Of all the entries below, only the lines from the one with "SD3 pin CS: D0 -> D5" up to and including the one with "SD3 pin SCK: D8 -> D2" are to be duplicated exactly.

━━━

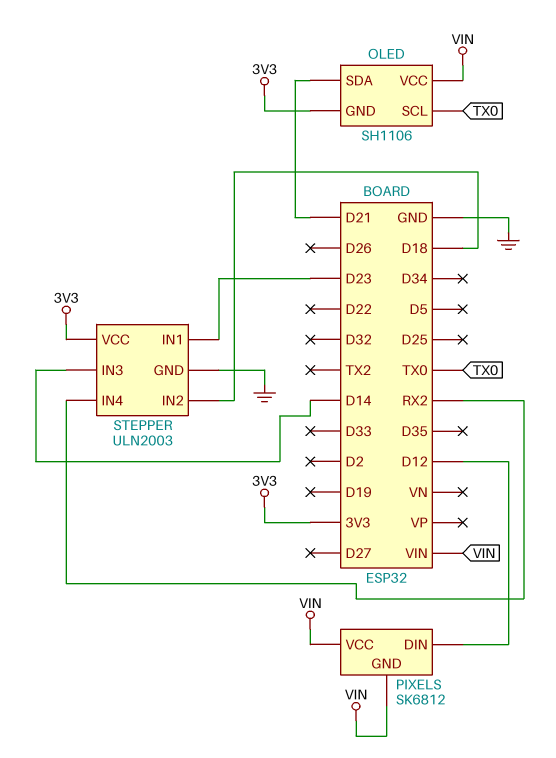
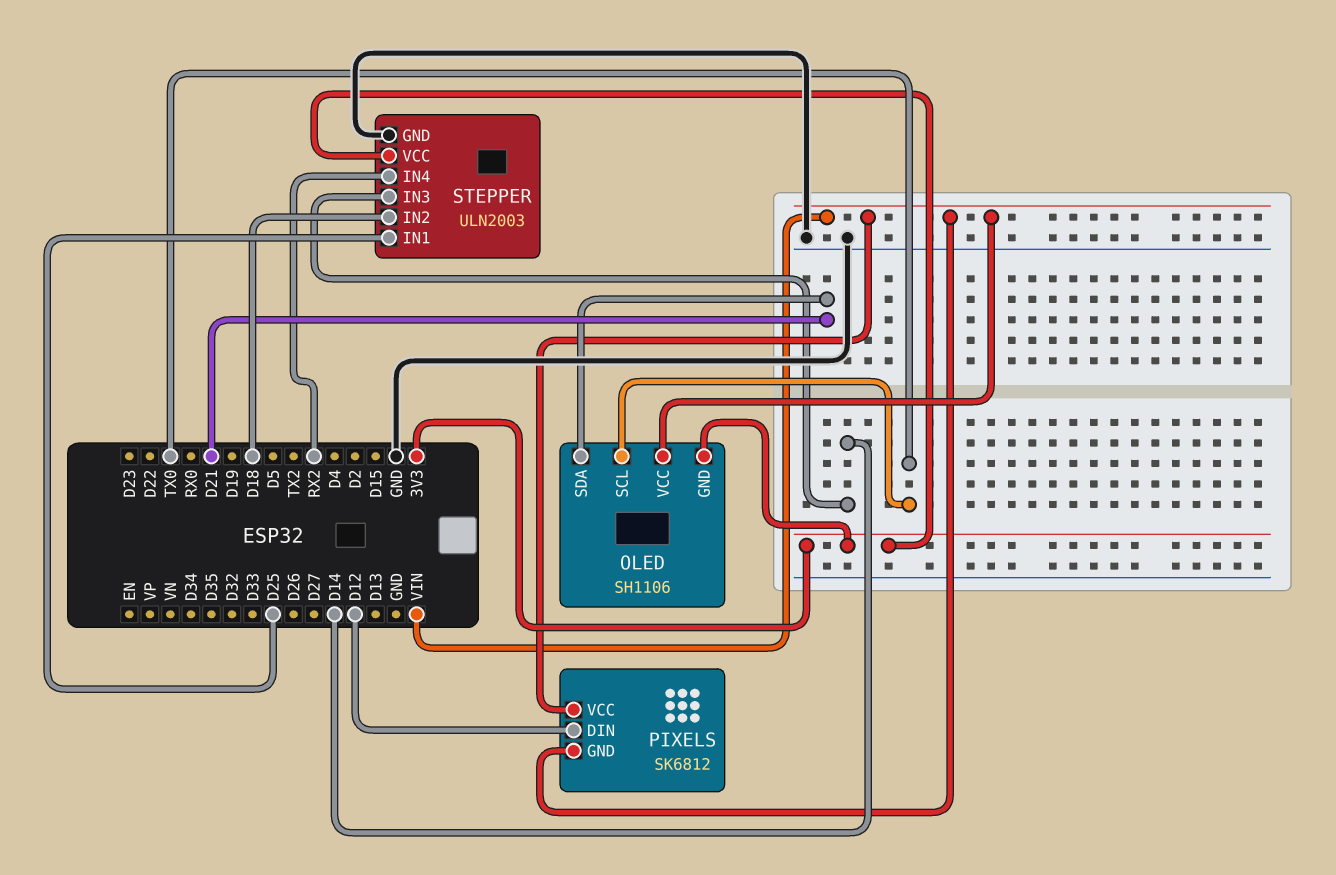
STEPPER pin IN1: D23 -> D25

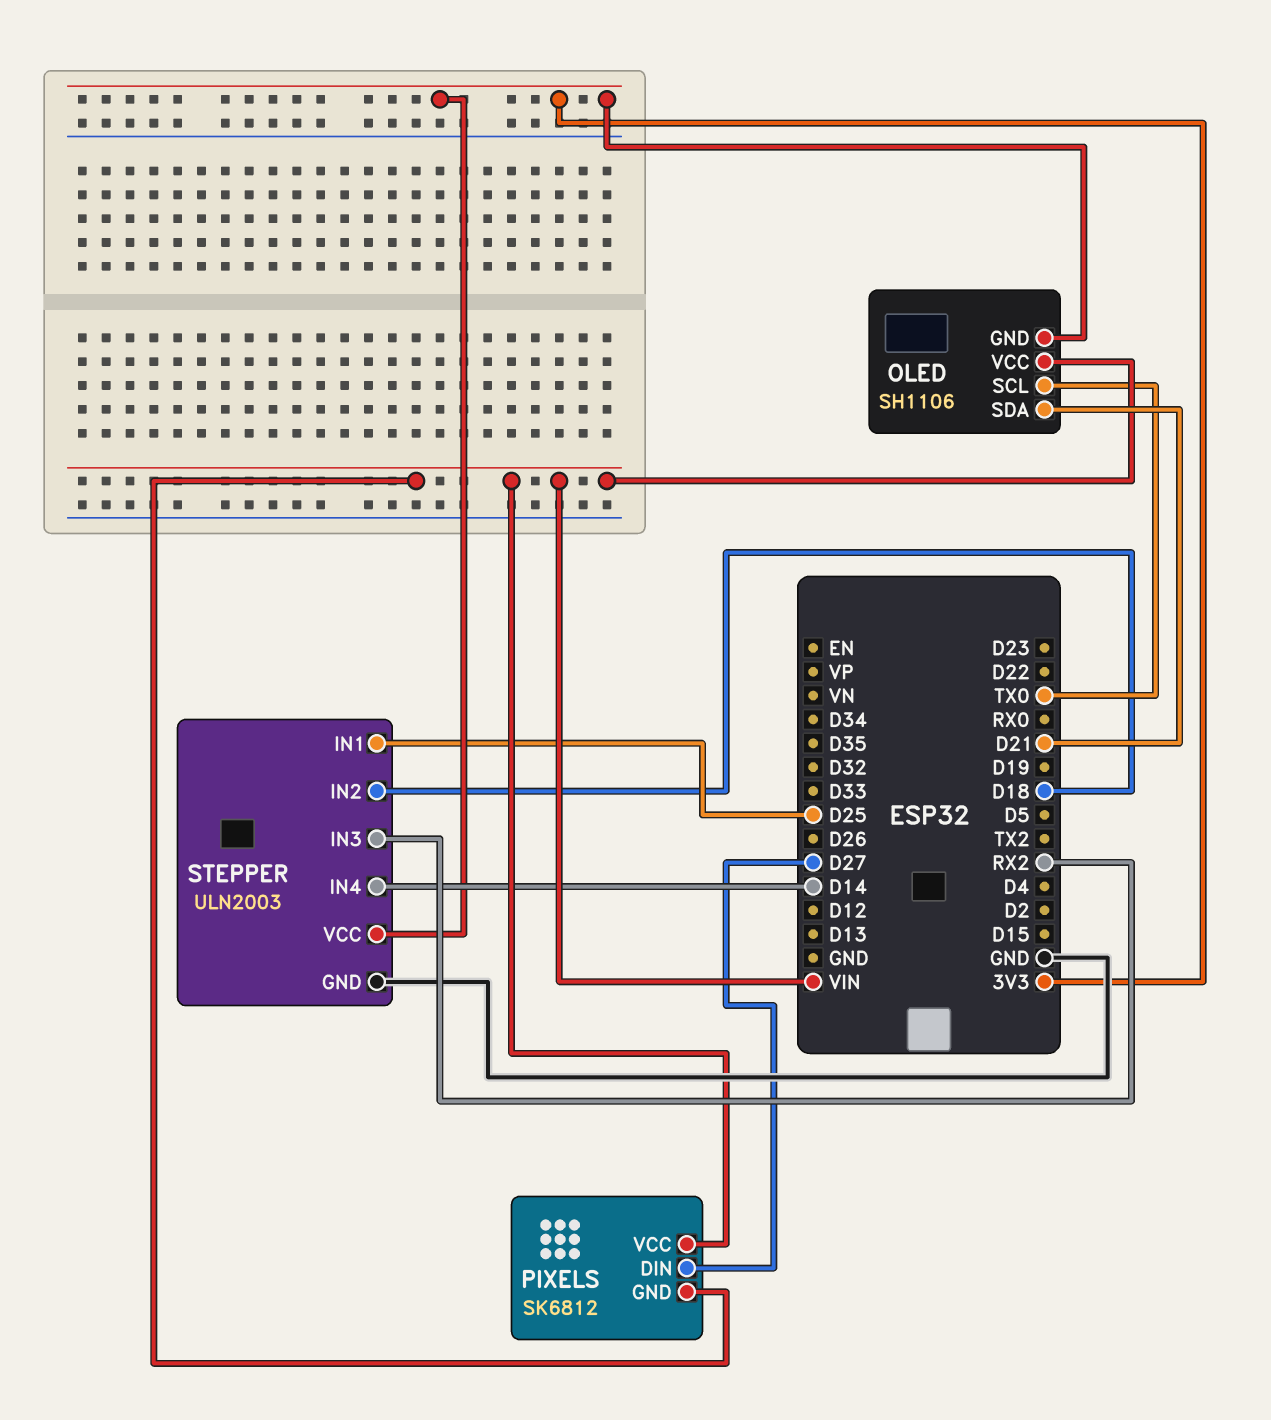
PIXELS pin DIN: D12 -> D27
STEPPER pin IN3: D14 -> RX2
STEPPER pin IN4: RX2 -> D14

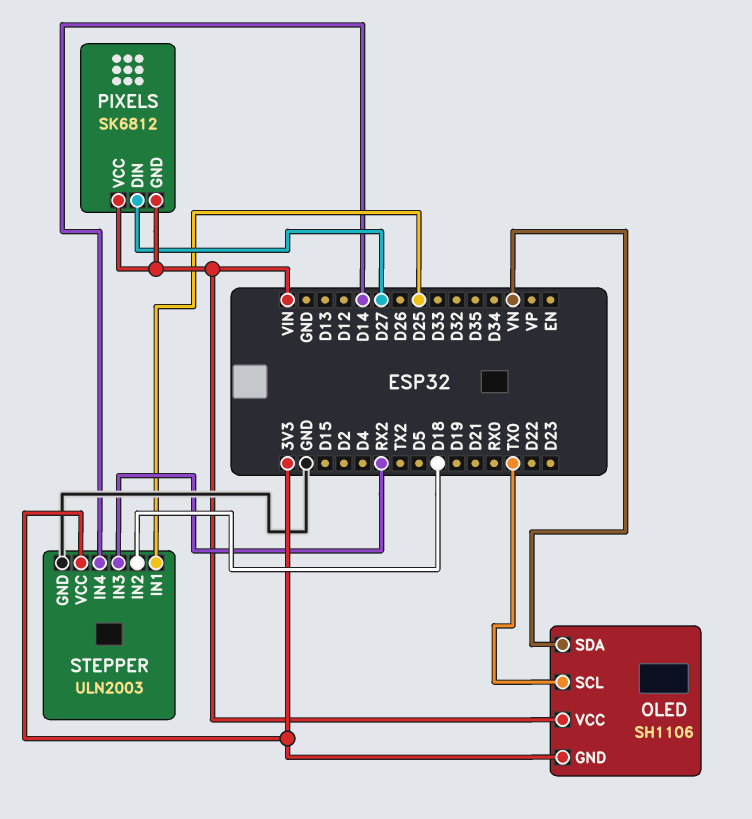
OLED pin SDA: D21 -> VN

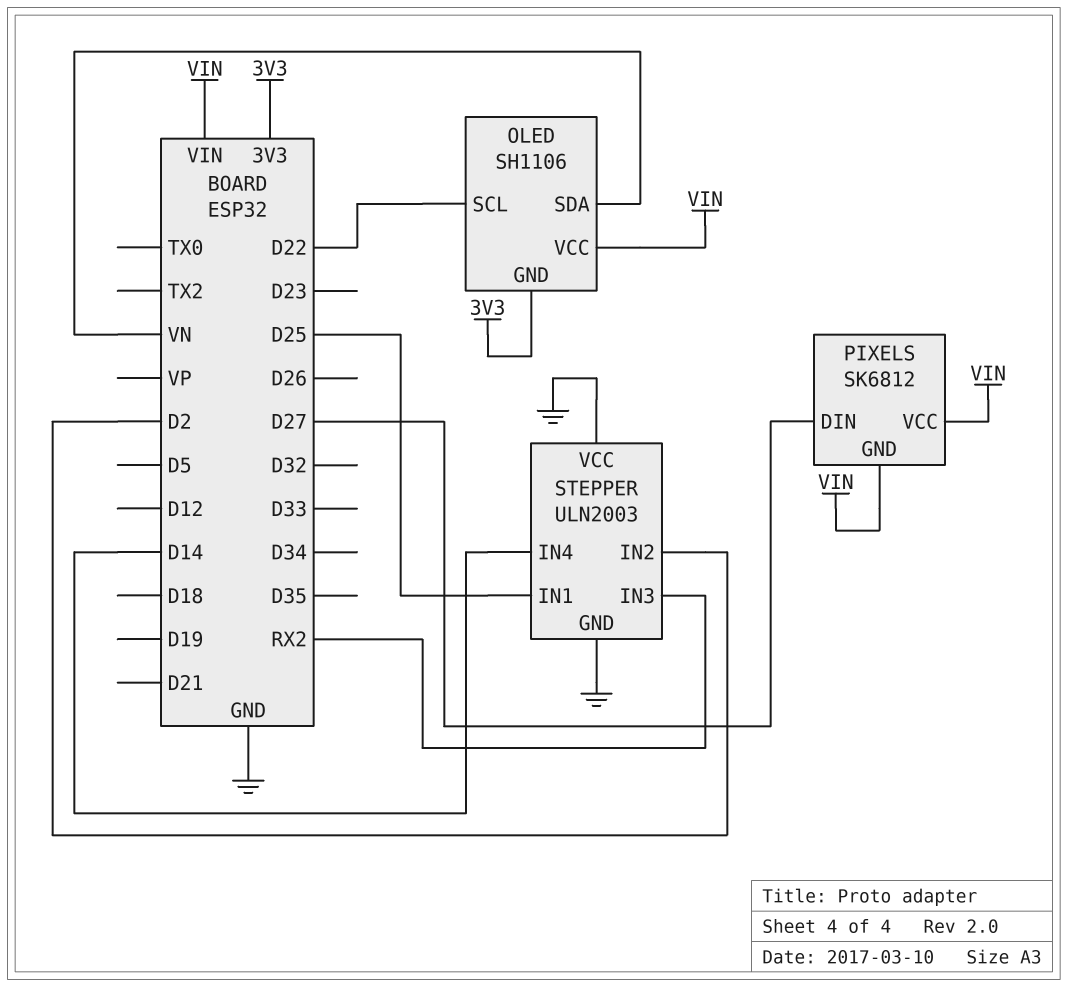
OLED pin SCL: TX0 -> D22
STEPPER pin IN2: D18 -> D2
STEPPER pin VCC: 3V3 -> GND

━━━

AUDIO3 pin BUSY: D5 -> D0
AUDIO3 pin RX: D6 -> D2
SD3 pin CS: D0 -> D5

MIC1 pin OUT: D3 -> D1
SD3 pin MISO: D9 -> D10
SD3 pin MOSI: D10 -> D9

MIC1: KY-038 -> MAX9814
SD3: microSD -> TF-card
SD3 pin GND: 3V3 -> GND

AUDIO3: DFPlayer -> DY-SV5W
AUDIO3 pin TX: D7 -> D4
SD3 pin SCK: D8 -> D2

━━━

- _EXERCISE SOLUTION_
SD3 pin CS: D0 -> D5

MIC1 pin OUT: D3 -> D1
SD3 pin MISO: D9 -> D10
SD3 pin MOSI: D10 -> D9

MIC1: KY-038 -> MAX9814
SD3: microSD -> TF-card
SD3 pin GND: 3V3 -> GND

AUDIO3: DFPlayer -> DY-SV5W
AUDIO3 pin TX: D7 -> D4
SD3 pin SCK: D8 -> D2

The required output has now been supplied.